Collected data:
%%

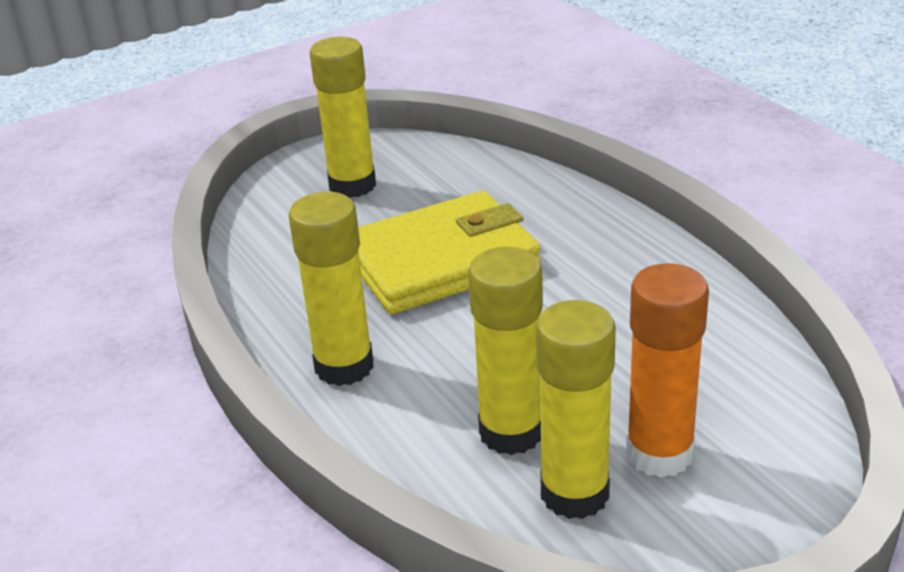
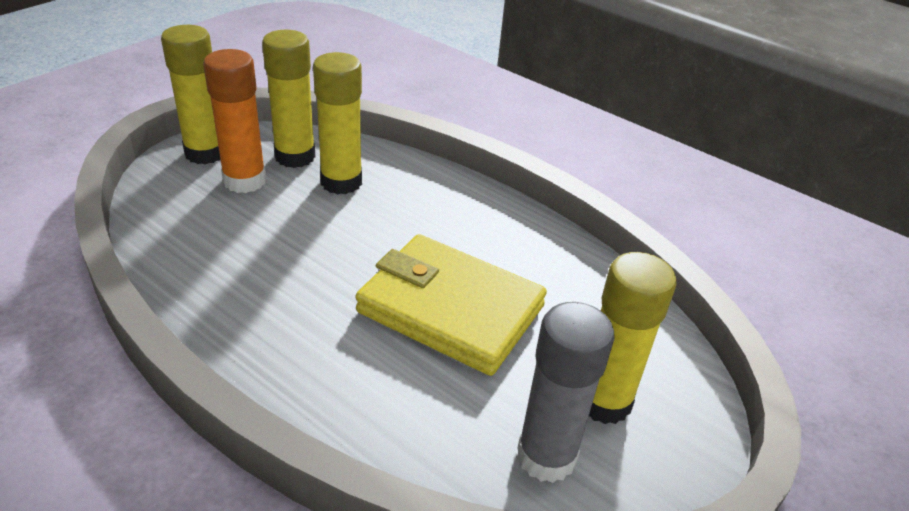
camera: 155 degrees right, 5 degrees up
(344, 366) = (473, 209): yellow glue stick -> yellow glue stick (205, 153)
(424, 164) = (546, 456): none -> grey glue stick
(441, 261) = (450, 309): yellow wallet -> yellow wallet turned 75 degrees clockwise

%%

The problem: The expected output is every line from the material above where "yellow" can be found.

Answer space:
(344, 366) = (473, 209): yellow glue stick -> yellow glue stick (205, 153)
(441, 261) = (450, 309): yellow wallet -> yellow wallet turned 75 degrees clockwise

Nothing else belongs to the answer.